> **RECORDS**
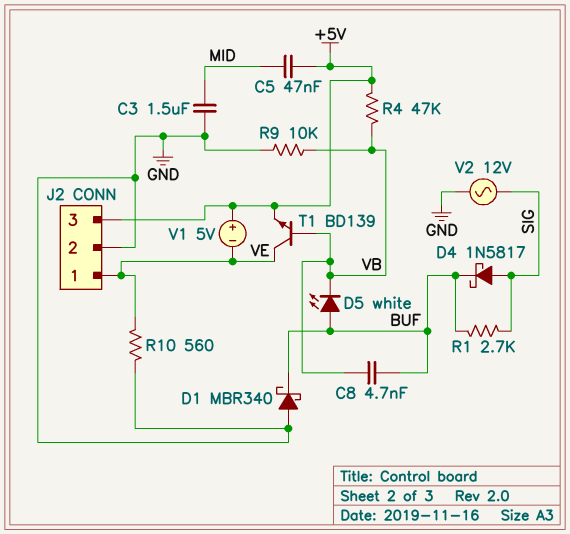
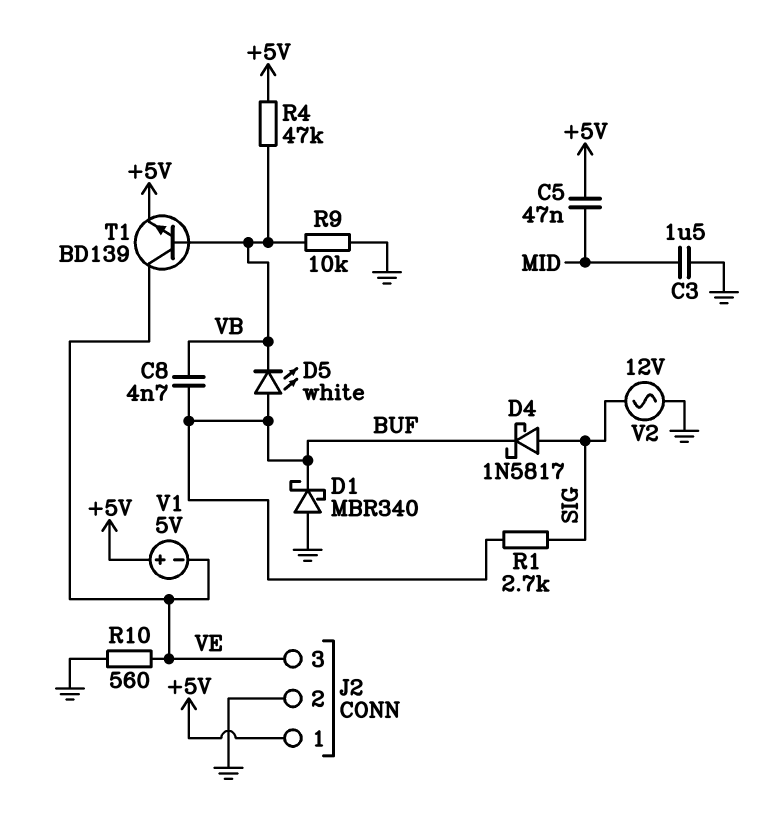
J2 pin 1: VE -> +5V
J2 pin 3: +5V -> VE

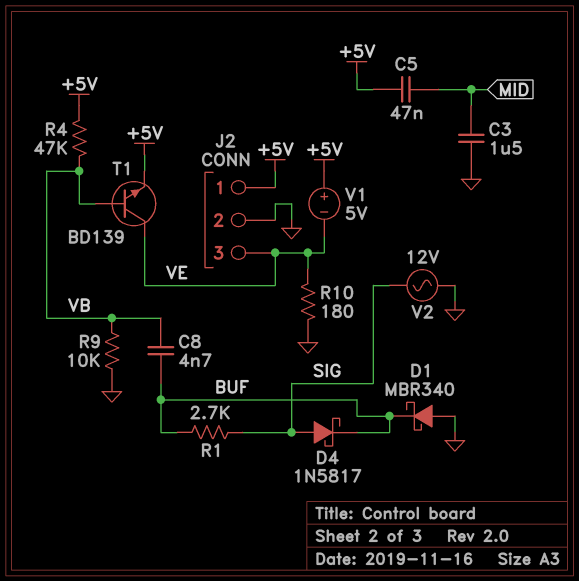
D5: LED white (A BUF, K VB) -> none
R10: 560 (GND, VE) -> 180 (GND, VE)

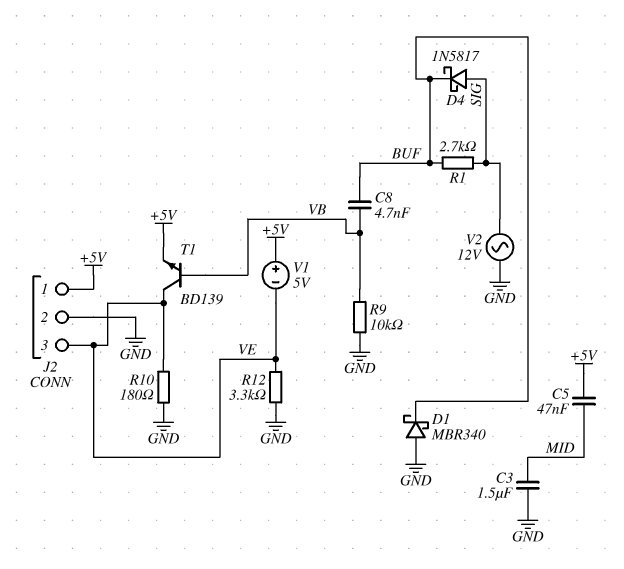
R4: 47k (+5V, VB) -> none
R12: none -> 3.3k (GND, VE)

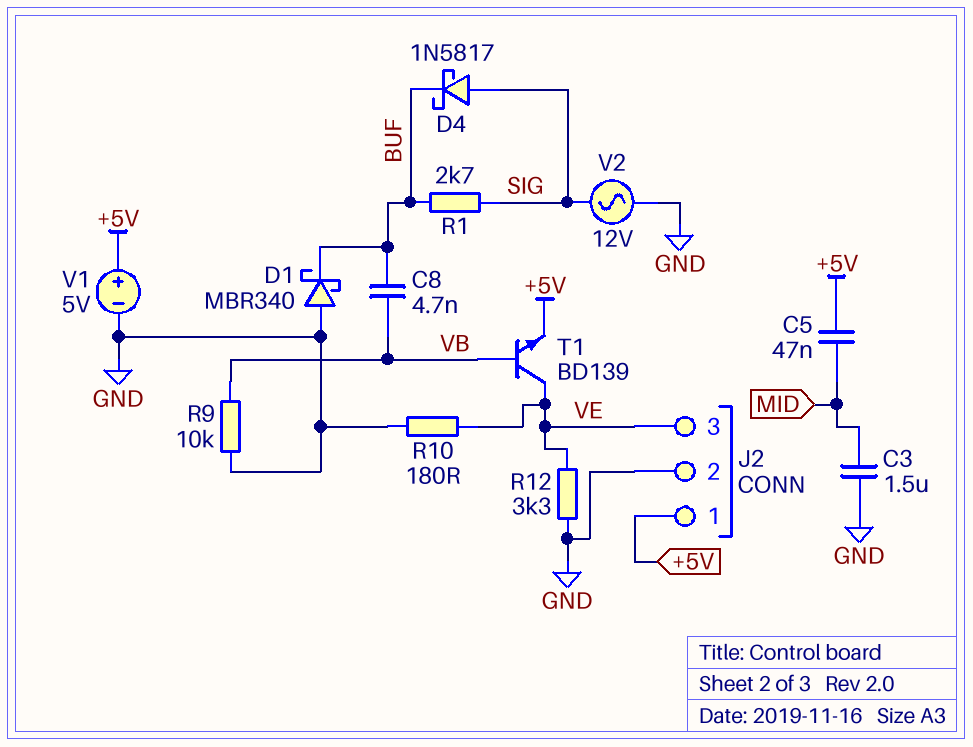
V1: 5V (plus +5V, minus VE) -> 5V (plus +5V, minus GND)

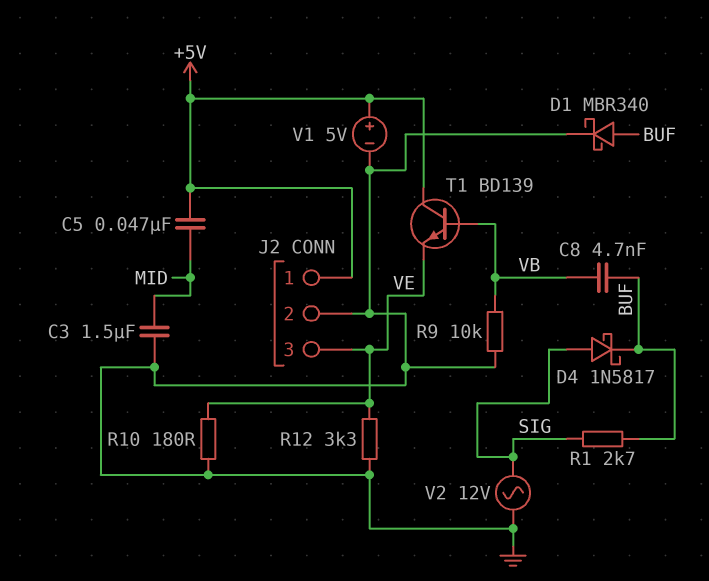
D1: schottky MBR340 (A GND, K BUF) -> schottky MBR340 (A BUF, K GND)
T1: NPN BD139 (B VB, C VE, E +5V) -> NPN BD139 (B VB, C +5V, E VE)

> **TASK STATEMENT**
In the copy, include all records verbatim but no images.

> **RESULT BELOW**
J2 pin 1: VE -> +5V
J2 pin 3: +5V -> VE

D5: LED white (A BUF, K VB) -> none
R10: 560 (GND, VE) -> 180 (GND, VE)

R4: 47k (+5V, VB) -> none
R12: none -> 3.3k (GND, VE)

V1: 5V (plus +5V, minus VE) -> 5V (plus +5V, minus GND)

D1: schottky MBR340 (A GND, K BUF) -> schottky MBR340 (A BUF, K GND)
T1: NPN BD139 (B VB, C VE, E +5V) -> NPN BD139 (B VB, C +5V, E VE)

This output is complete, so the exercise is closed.